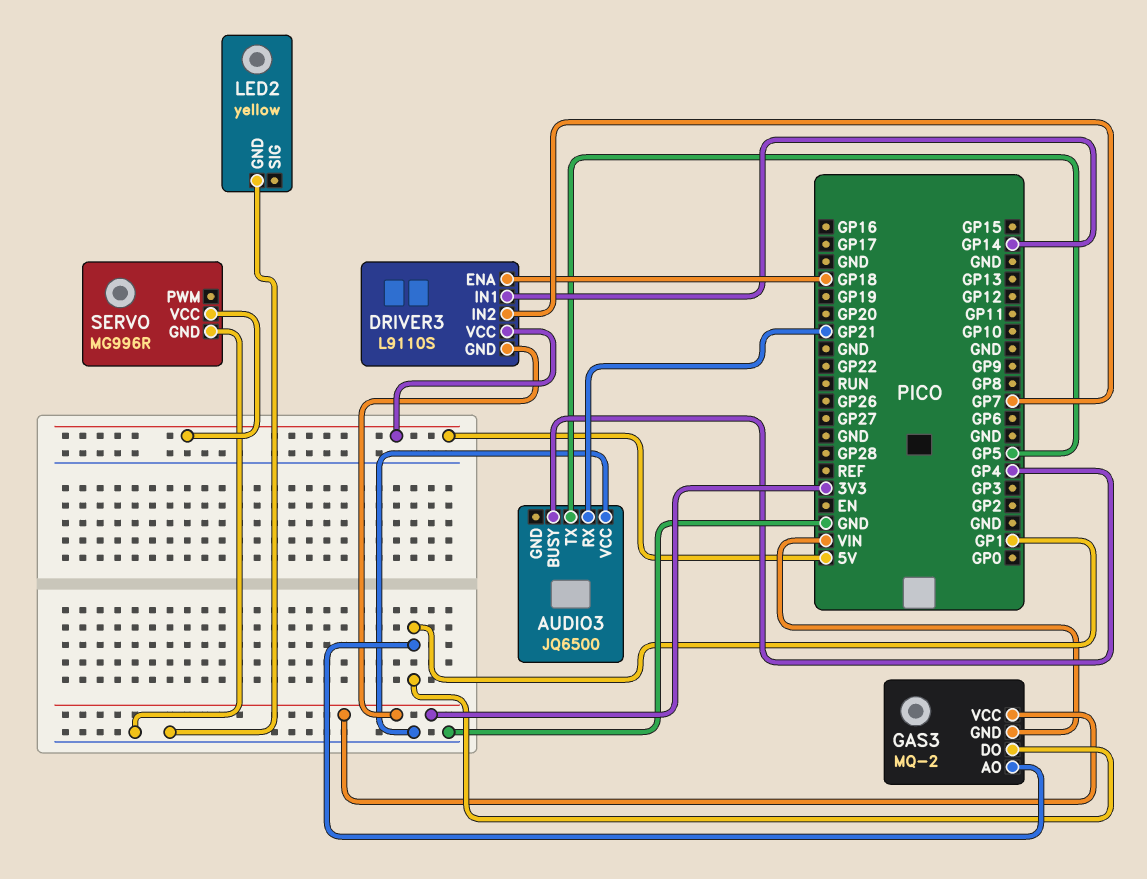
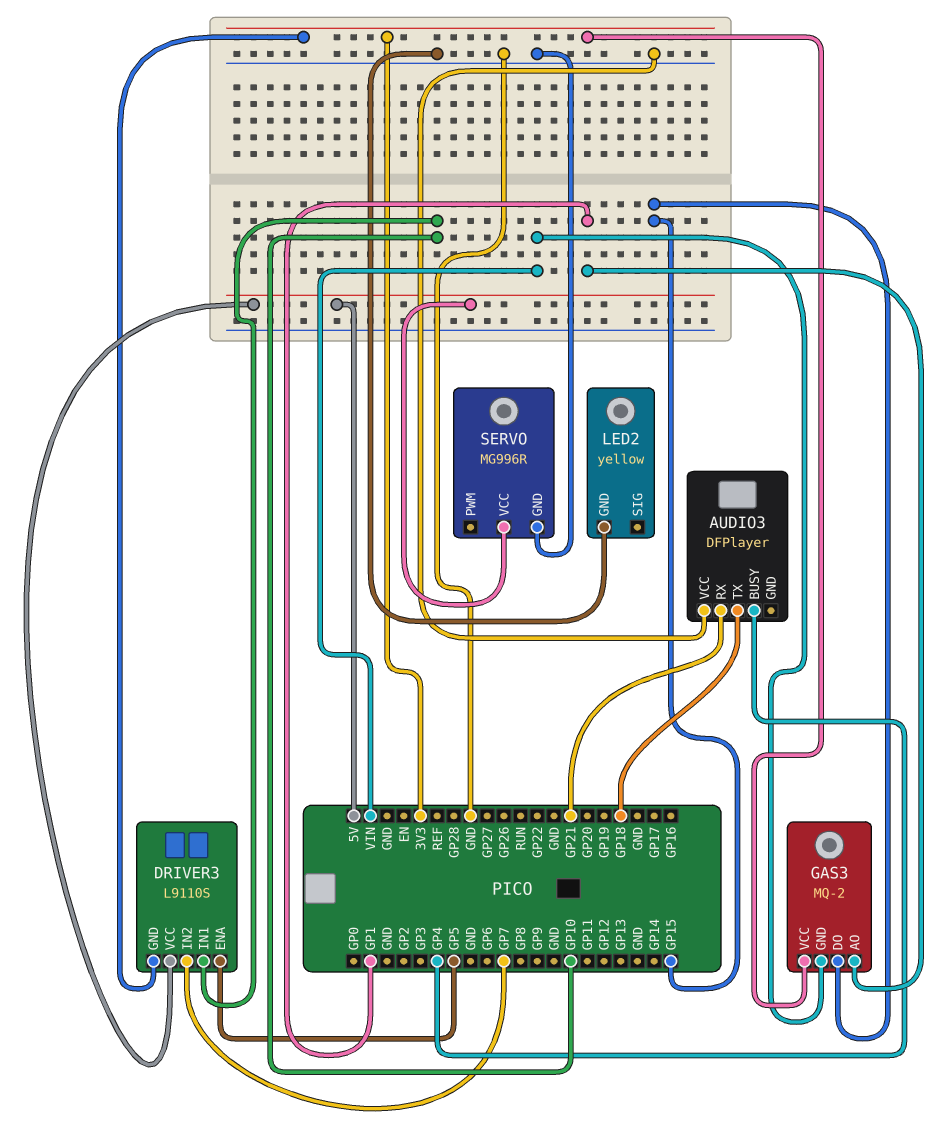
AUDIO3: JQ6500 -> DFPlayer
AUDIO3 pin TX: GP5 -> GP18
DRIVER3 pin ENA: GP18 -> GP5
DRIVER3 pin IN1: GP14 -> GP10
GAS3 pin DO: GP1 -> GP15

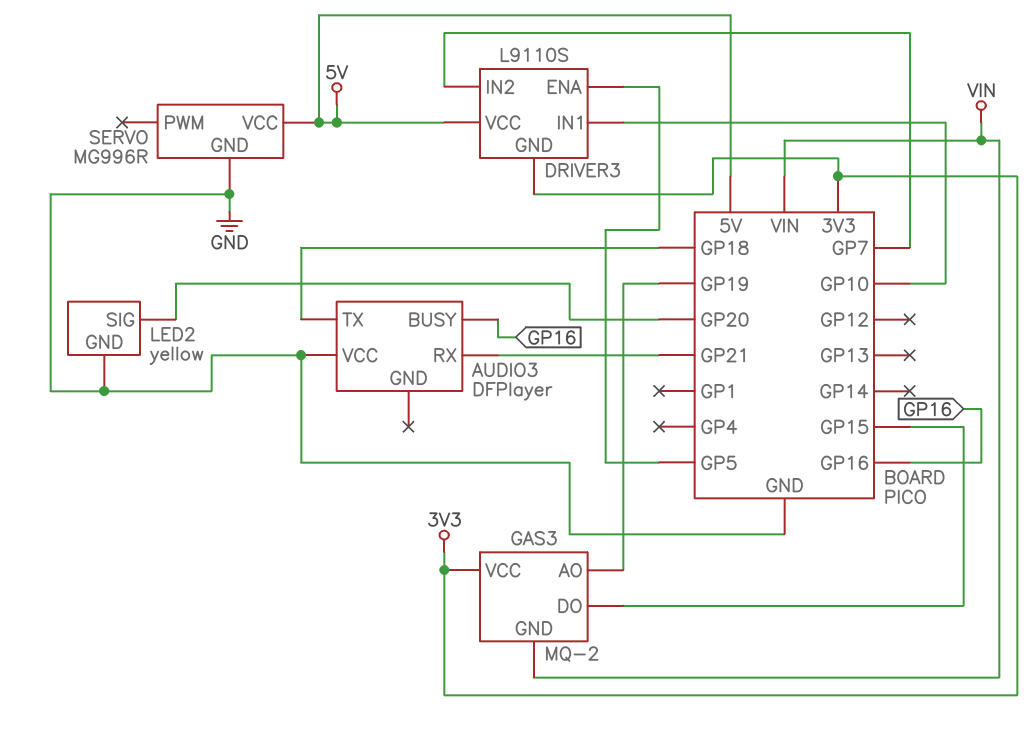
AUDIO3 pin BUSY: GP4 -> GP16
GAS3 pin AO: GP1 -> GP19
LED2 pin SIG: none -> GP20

--

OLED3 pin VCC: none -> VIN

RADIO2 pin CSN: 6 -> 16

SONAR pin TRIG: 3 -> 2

_What you are asked to do_: As the answer, set down only the lines from the data above between the one holding "AUDIO3 pin BUSY: GP4 -> GP16" and the one holding "LED2 pin SIG: none -> GP20", inclusive, exactly as they read.

_Exercise answer_:
AUDIO3 pin BUSY: GP4 -> GP16
GAS3 pin AO: GP1 -> GP19
LED2 pin SIG: none -> GP20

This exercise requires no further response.